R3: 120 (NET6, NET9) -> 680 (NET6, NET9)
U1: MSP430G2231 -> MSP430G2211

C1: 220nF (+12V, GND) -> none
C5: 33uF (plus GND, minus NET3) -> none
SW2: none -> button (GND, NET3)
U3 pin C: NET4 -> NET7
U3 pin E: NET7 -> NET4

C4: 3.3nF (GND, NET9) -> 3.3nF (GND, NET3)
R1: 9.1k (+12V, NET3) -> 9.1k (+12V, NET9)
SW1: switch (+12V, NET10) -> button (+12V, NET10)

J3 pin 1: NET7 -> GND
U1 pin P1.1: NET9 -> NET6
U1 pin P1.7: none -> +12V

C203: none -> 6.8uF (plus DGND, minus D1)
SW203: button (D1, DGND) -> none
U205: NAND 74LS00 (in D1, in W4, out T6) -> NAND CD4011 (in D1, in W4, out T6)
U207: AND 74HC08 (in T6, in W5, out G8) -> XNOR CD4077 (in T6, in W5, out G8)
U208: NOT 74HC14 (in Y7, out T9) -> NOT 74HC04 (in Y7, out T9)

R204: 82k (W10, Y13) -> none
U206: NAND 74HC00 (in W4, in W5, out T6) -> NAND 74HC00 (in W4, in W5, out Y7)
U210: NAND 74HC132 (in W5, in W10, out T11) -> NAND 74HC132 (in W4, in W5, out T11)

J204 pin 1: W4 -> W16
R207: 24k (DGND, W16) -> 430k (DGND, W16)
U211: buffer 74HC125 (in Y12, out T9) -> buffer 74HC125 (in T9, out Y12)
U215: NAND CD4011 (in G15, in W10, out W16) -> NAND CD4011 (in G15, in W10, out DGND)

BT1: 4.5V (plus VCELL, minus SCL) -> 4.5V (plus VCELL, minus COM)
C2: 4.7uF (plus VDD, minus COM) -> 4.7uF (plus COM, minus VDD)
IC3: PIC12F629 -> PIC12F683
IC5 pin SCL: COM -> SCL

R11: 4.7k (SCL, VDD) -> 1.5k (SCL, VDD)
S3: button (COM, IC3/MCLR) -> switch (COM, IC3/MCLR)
********************
To do. Everything starting at the line containing "U1 pin P1.1: NET9 -> NET6" and ending at the line containing "R207: 24k (DGND, W16) -> 430k (DGND, W16)" in the records above should be repeated exactly, and only that.

Exercise result.
U1 pin P1.1: NET9 -> NET6
U1 pin P1.7: none -> +12V

C203: none -> 6.8uF (plus DGND, minus D1)
SW203: button (D1, DGND) -> none
U205: NAND 74LS00 (in D1, in W4, out T6) -> NAND CD4011 (in D1, in W4, out T6)
U207: AND 74HC08 (in T6, in W5, out G8) -> XNOR CD4077 (in T6, in W5, out G8)
U208: NOT 74HC14 (in Y7, out T9) -> NOT 74HC04 (in Y7, out T9)

R204: 82k (W10, Y13) -> none
U206: NAND 74HC00 (in W4, in W5, out T6) -> NAND 74HC00 (in W4, in W5, out Y7)
U210: NAND 74HC132 (in W5, in W10, out T11) -> NAND 74HC132 (in W4, in W5, out T11)

J204 pin 1: W4 -> W16
R207: 24k (DGND, W16) -> 430k (DGND, W16)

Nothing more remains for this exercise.